Stored dataset items:
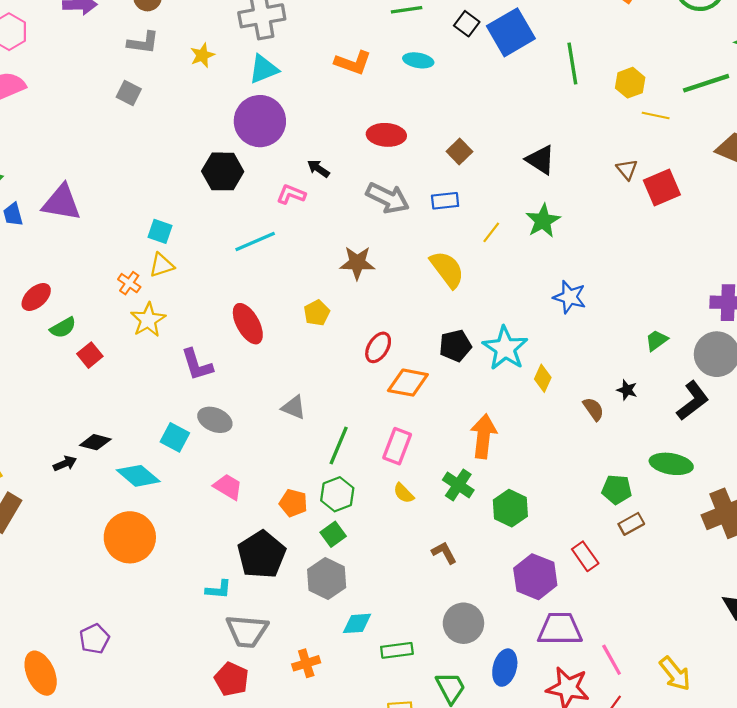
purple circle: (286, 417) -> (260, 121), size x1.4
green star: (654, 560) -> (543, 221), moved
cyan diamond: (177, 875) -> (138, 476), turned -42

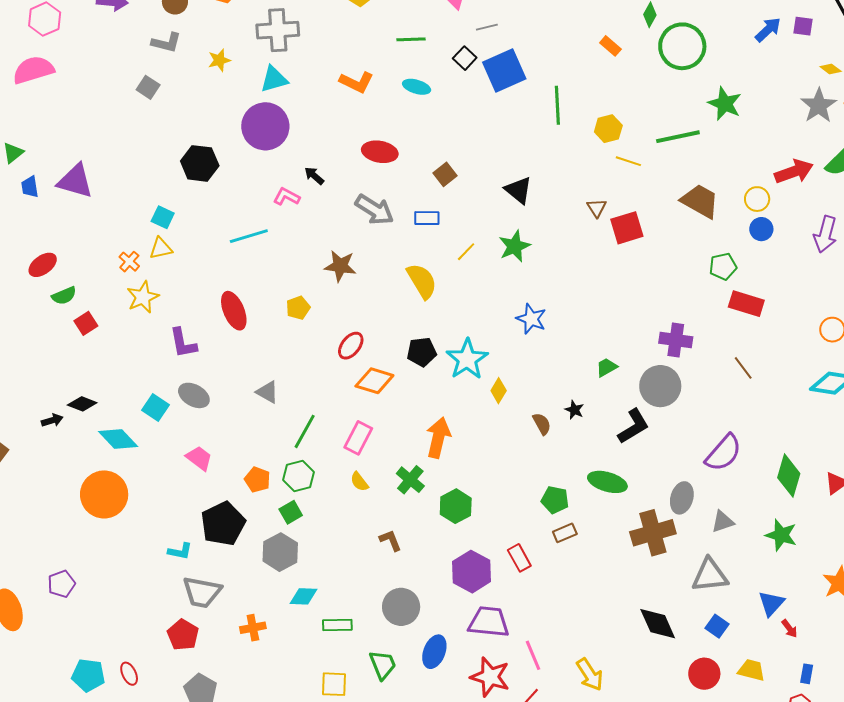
black hexagon: (223, 171) -> (200, 163), moved

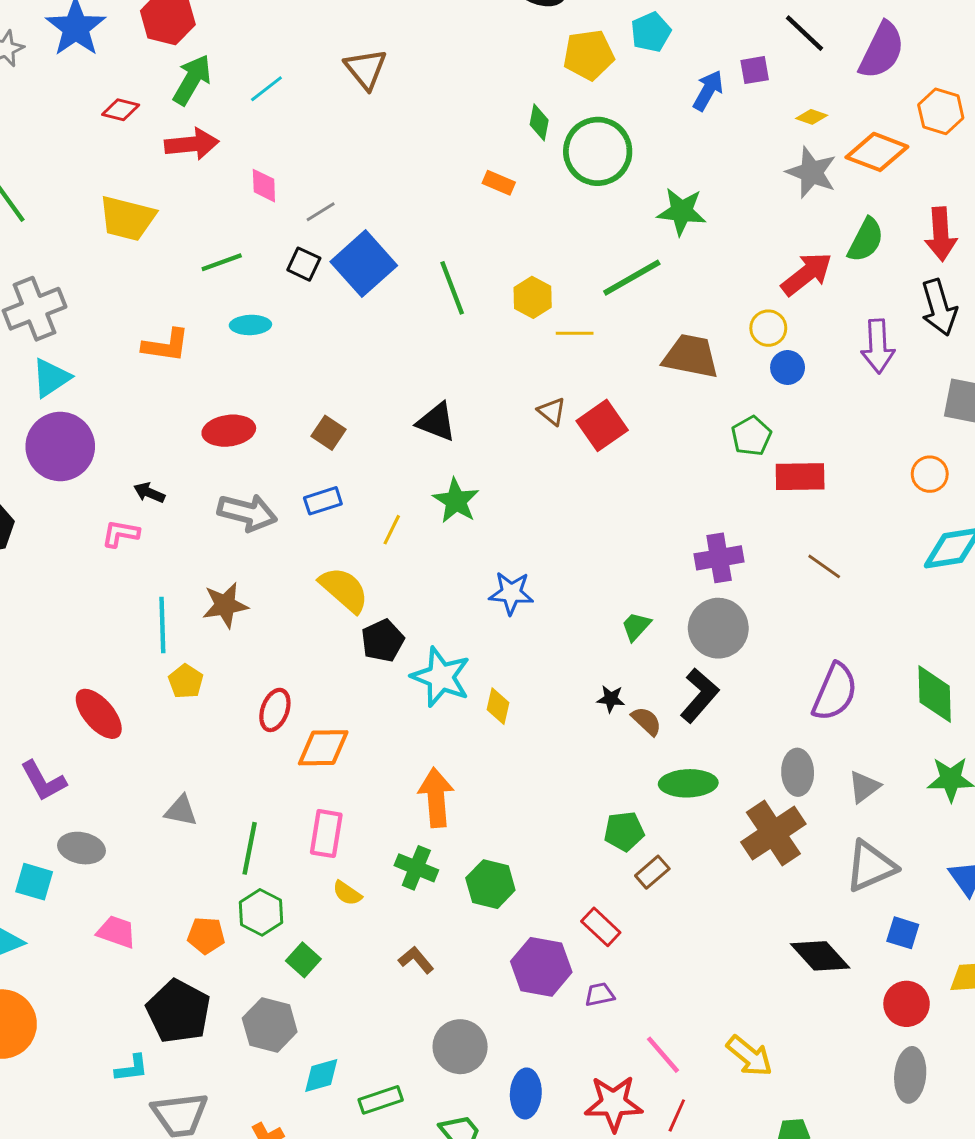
cyan line: (249, 236) -> (162, 625), moved, turned -57
black pentagon: (422, 352) -> (383, 641), moved
brown semicircle: (542, 424) -> (646, 721), moved
green square: (291, 512) -> (303, 960), moved
purple trapezoid: (489, 622) -> (600, 994), moved, size x0.5

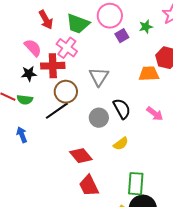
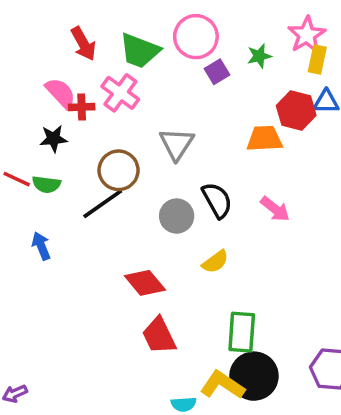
red cross: (53, 66) -> (82, 107), moved, size x0.6

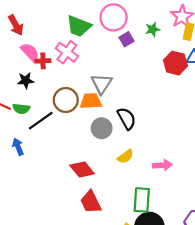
red arrow: (83, 44) -> (16, 25), moved
orange trapezoid: (265, 139) -> (91, 101), moved
black line: (103, 204) -> (41, 121), moved
pink arrow: (275, 209) -> (162, 165), moved, turned -42

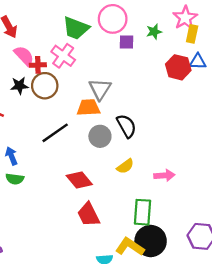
purple square: (127, 39) -> (126, 42), turned 32
brown circle: (66, 100) -> (45, 86), moved
green semicircle: (21, 109) -> (15, 179), moved
black line: (41, 121) -> (55, 133), moved

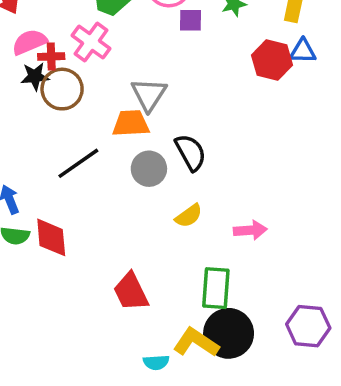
pink semicircle: (24, 56) -> (29, 42), turned -70
black star: (19, 86) -> (35, 76), moved
red diamond: (79, 180) -> (51, 237), moved, turned 35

PROBLEM DESCRIPTION ▸
Transcribe each line above verbatim, with the pictures left out.

EXERCISE SOLUTION ▸
purple circle: (286, 417) -> (260, 121), size x1.4
green star: (654, 560) -> (543, 221), moved
cyan diamond: (177, 875) -> (138, 476), turned -42

black hexagon: (223, 171) -> (200, 163), moved

cyan line: (249, 236) -> (162, 625), moved, turned -57
black pentagon: (422, 352) -> (383, 641), moved
brown semicircle: (542, 424) -> (646, 721), moved
green square: (291, 512) -> (303, 960), moved
purple trapezoid: (489, 622) -> (600, 994), moved, size x0.5

red cross: (53, 66) -> (82, 107), moved, size x0.6

red arrow: (83, 44) -> (16, 25), moved
orange trapezoid: (265, 139) -> (91, 101), moved
black line: (103, 204) -> (41, 121), moved
pink arrow: (275, 209) -> (162, 165), moved, turned -42

purple square: (127, 39) -> (126, 42), turned 32
brown circle: (66, 100) -> (45, 86), moved
green semicircle: (21, 109) -> (15, 179), moved
black line: (41, 121) -> (55, 133), moved

pink semicircle: (24, 56) -> (29, 42), turned -70
black star: (19, 86) -> (35, 76), moved
red diamond: (79, 180) -> (51, 237), moved, turned 35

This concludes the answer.